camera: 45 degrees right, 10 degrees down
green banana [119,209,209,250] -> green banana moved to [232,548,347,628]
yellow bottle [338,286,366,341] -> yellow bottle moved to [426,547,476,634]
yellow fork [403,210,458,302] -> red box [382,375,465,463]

----------------------------------------

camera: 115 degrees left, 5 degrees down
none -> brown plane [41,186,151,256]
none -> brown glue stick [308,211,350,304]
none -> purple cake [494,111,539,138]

----------------------------------------

Aim of the exercise: Every line above from the line with "green banana [119,209,209,250]" to the line with "yellow fork [403,210,458,302]" is wanted, ends included; write them out exactly and add no other line.

Final answer:
green banana [119,209,209,250] -> green banana moved to [232,548,347,628]
yellow bottle [338,286,366,341] -> yellow bottle moved to [426,547,476,634]
yellow fork [403,210,458,302] -> red box [382,375,465,463]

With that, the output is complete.